▸ **Your goal**
Your copy should contain exactly the lines from the one that holds "RADIO: SX1278 -> CC1101" through the end of the material, reproduced as written, with no pictures.

▸ **Records for the task**
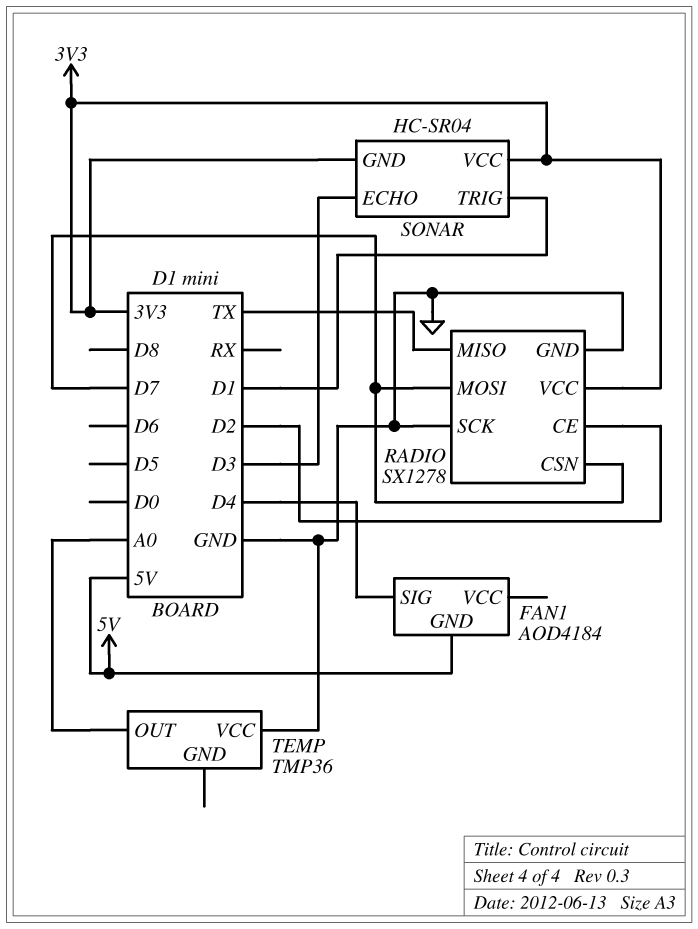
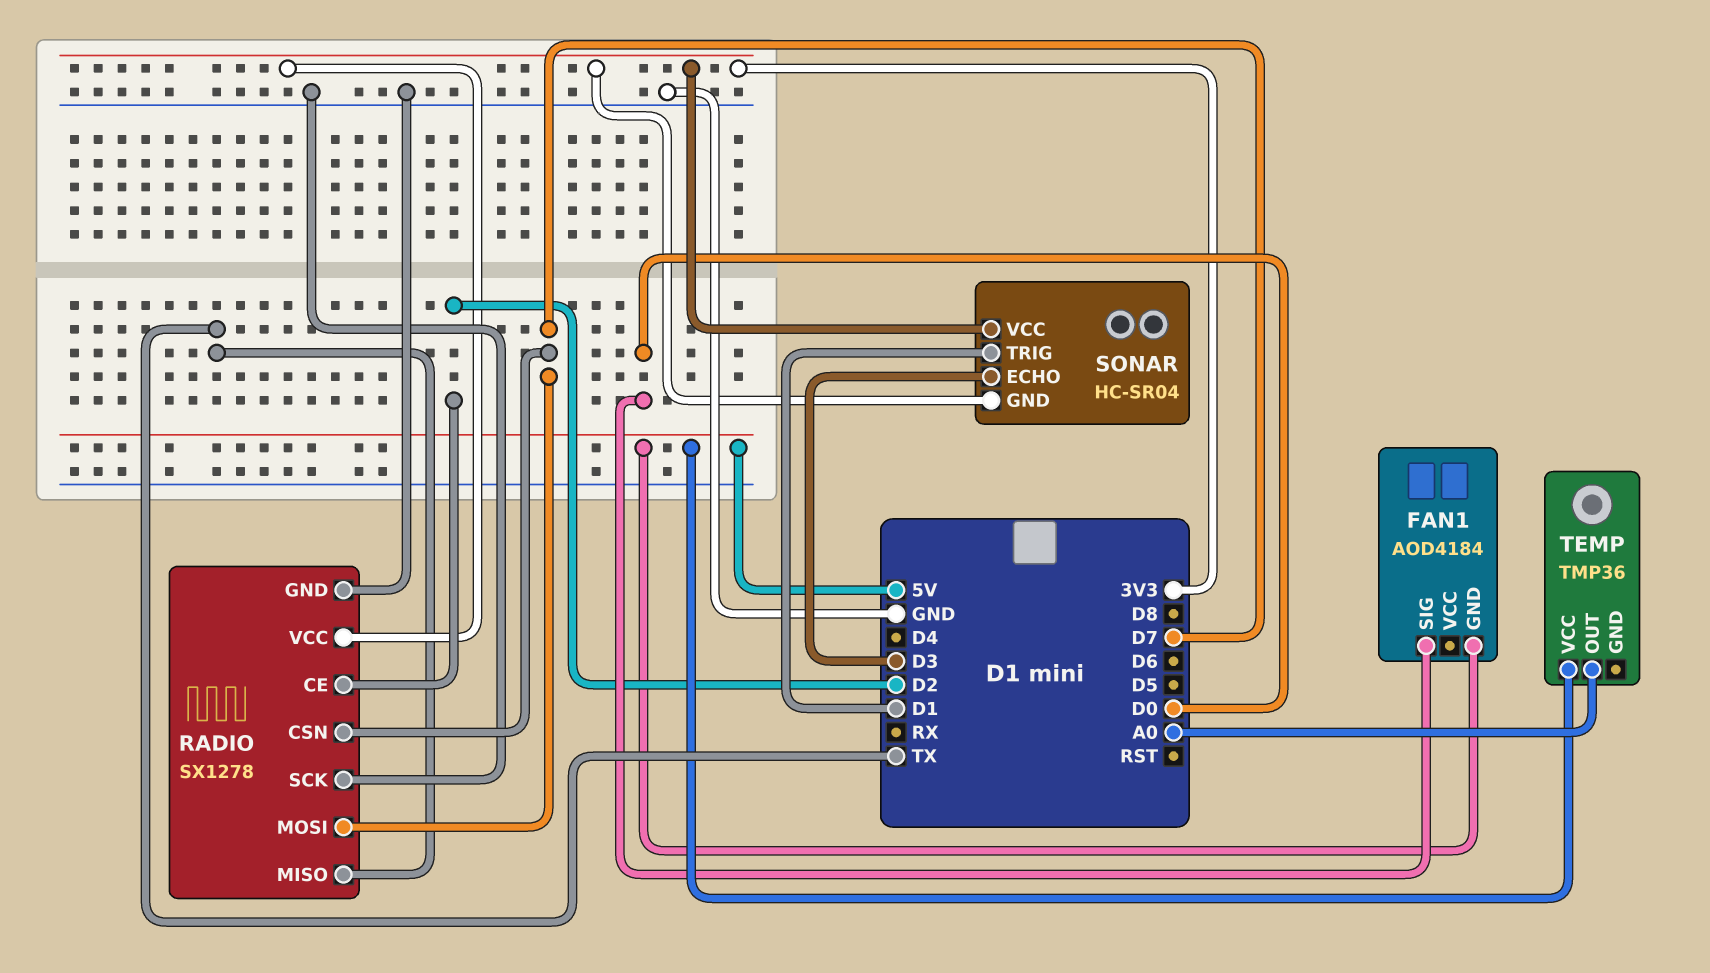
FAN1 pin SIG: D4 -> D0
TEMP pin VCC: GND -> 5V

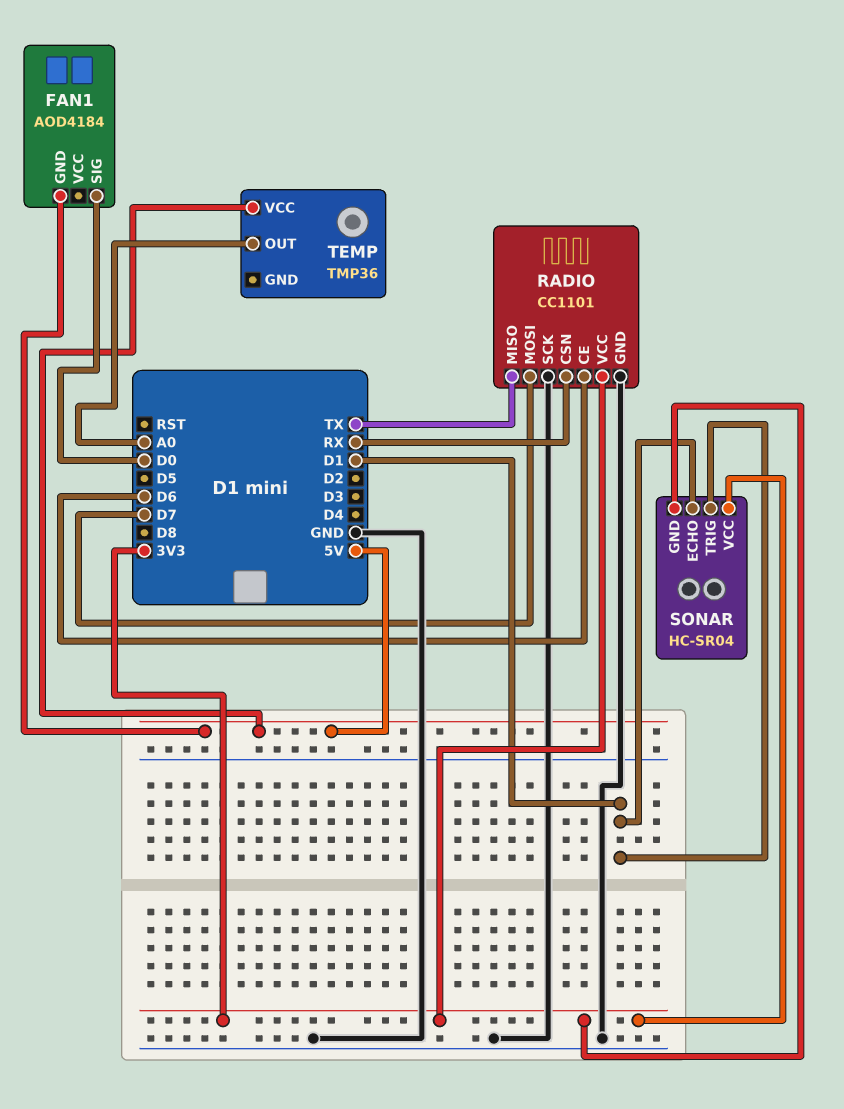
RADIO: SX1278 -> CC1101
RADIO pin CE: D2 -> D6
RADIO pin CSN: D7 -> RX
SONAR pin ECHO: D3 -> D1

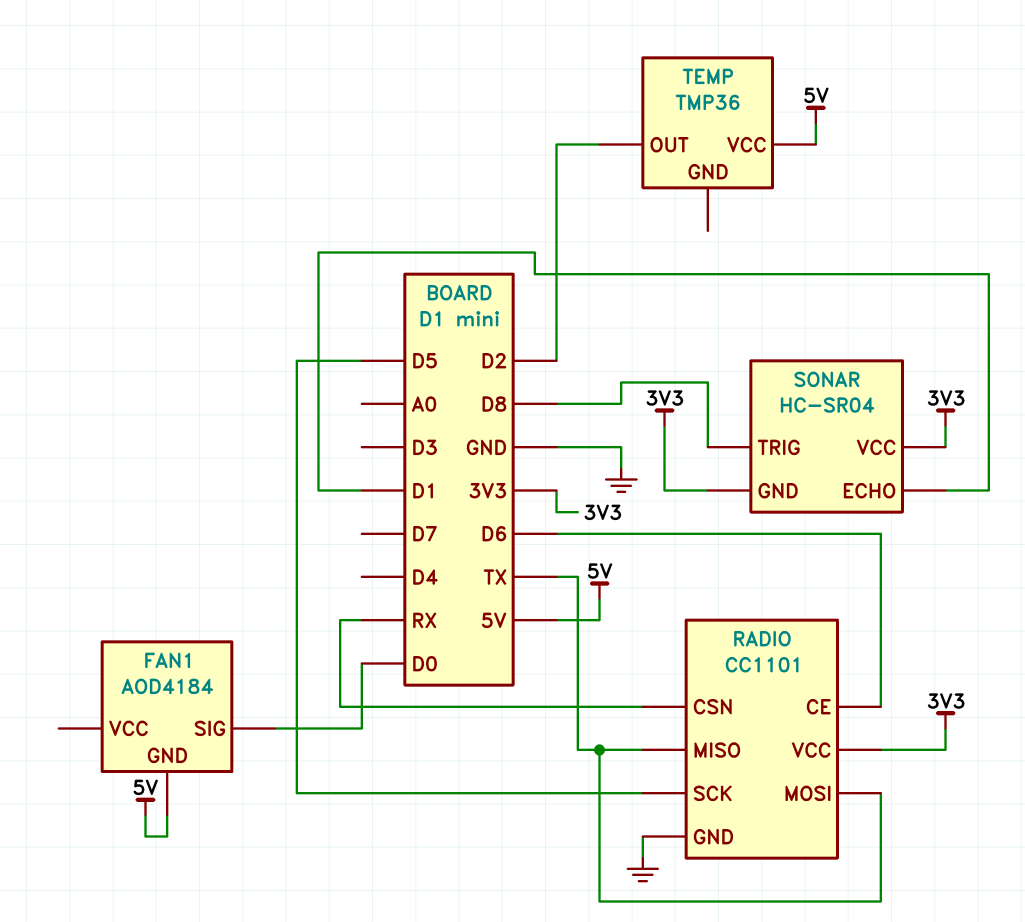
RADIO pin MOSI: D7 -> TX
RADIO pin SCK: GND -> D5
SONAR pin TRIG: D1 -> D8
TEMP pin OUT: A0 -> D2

▸ **Reply to the task**
RADIO: SX1278 -> CC1101
RADIO pin CE: D2 -> D6
RADIO pin CSN: D7 -> RX
SONAR pin ECHO: D3 -> D1

RADIO pin MOSI: D7 -> TX
RADIO pin SCK: GND -> D5
SONAR pin TRIG: D1 -> D8
TEMP pin OUT: A0 -> D2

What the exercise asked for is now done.